* _WHAT TO PRODUCE_
Your answer should consist only of the lines below from the one with "purple ring [255,224,356,290]" through the one with "grey ring [547,415,661,503]", copied exactly.

* _SUPPLIED RECORDS_
==*==

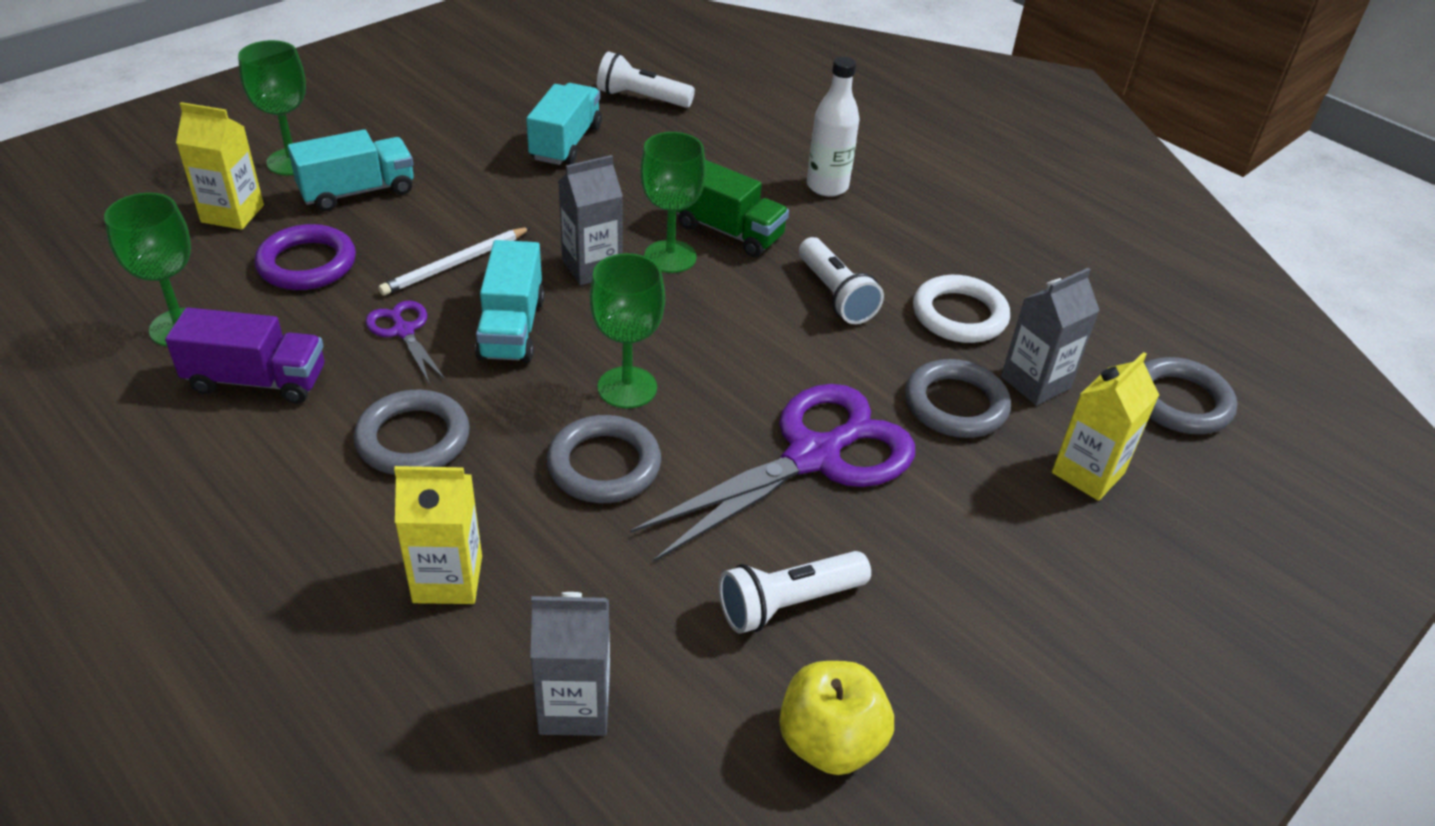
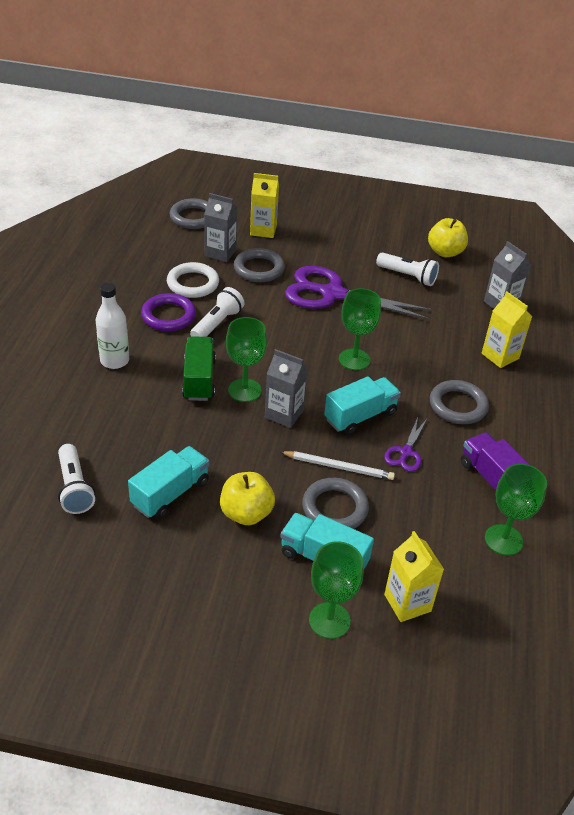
camera: 125 degrees left, 0 degrees up
purple ring [255,224,356,290] -> purple ring moved to [141,293,196,331]
turquoise truck [526,83,602,165] -> turquoise truck turned 150 degrees clockwise [128,446,209,519]
grey ring [547,415,661,503] -> grey ring moved to [302,478,369,529]
none -> yellow apple [220,472,275,525]

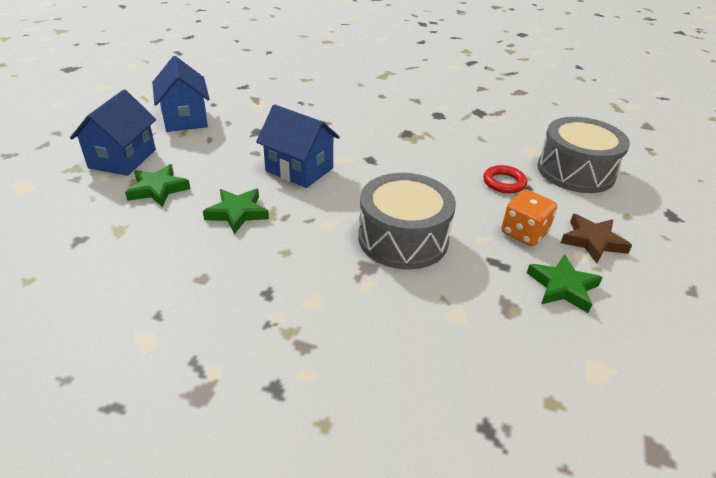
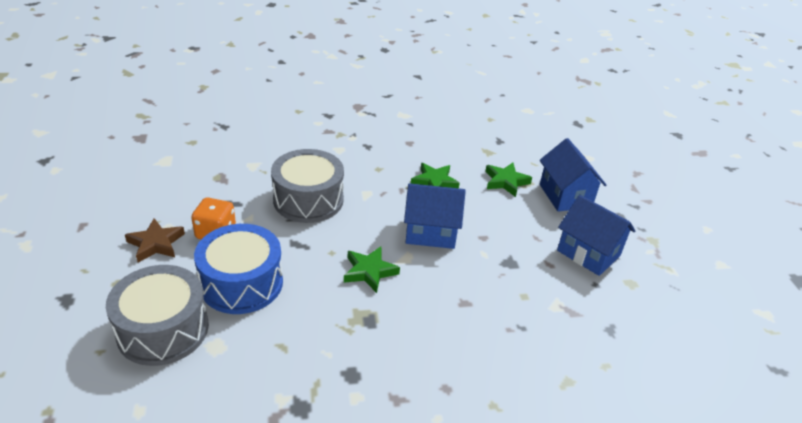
camera: 150 degrees right, 0 degrees up
red ring [483,165,527,193] -> blue drum [194,224,283,314]
green star [527,254,603,313] -> green star moved to [344,247,400,293]

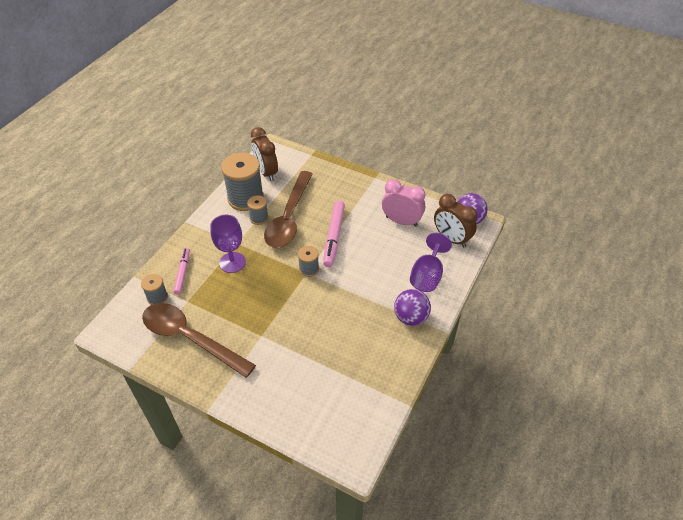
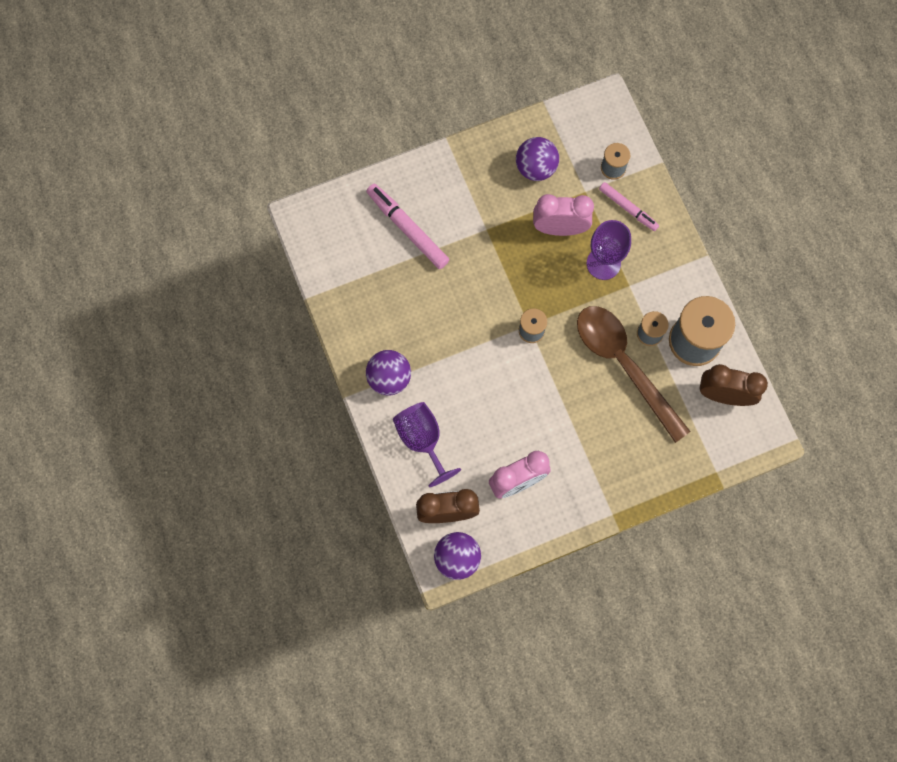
camera: 130 degrees right, 25 degrees up
brown spoon [142,303,256,378] -> purple ball [516,137,559,181]
pink marker [323,200,345,267] -> pink marker moved to [366,184,449,269]
none -> pink clock [533,194,594,236]

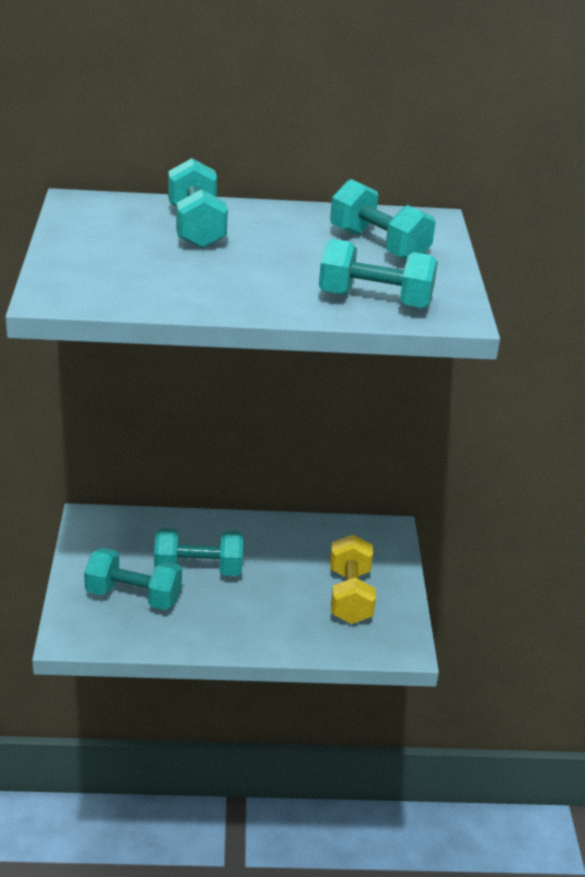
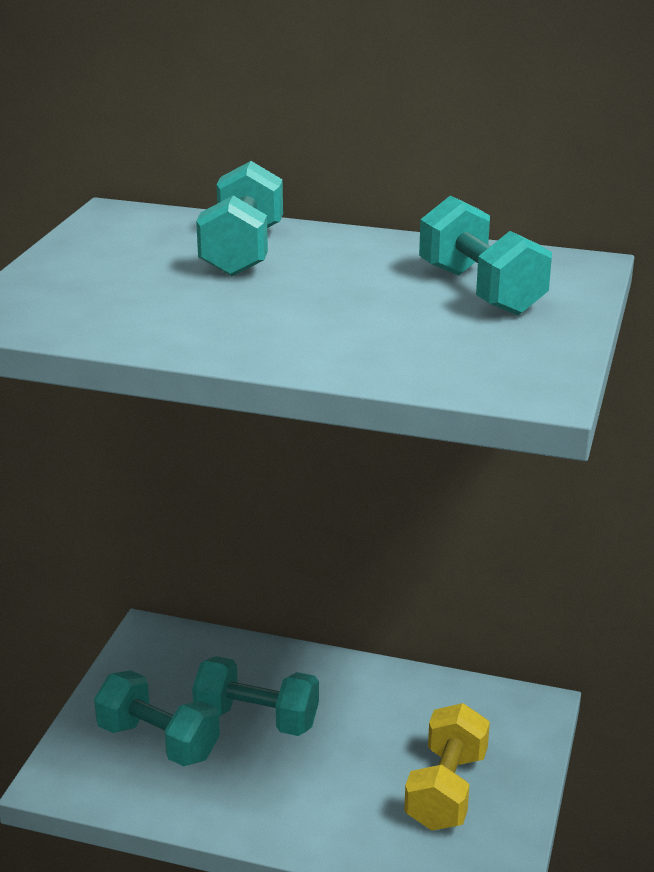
camera: 20 degrees right, 5 degrees down
turquoise dumbbell [319,239,438,309] -> none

==*==

* _EXERCISE SOLUTION_
purple ring [255,224,356,290] -> purple ring moved to [141,293,196,331]
turquoise truck [526,83,602,165] -> turquoise truck turned 150 degrees clockwise [128,446,209,519]
grey ring [547,415,661,503] -> grey ring moved to [302,478,369,529]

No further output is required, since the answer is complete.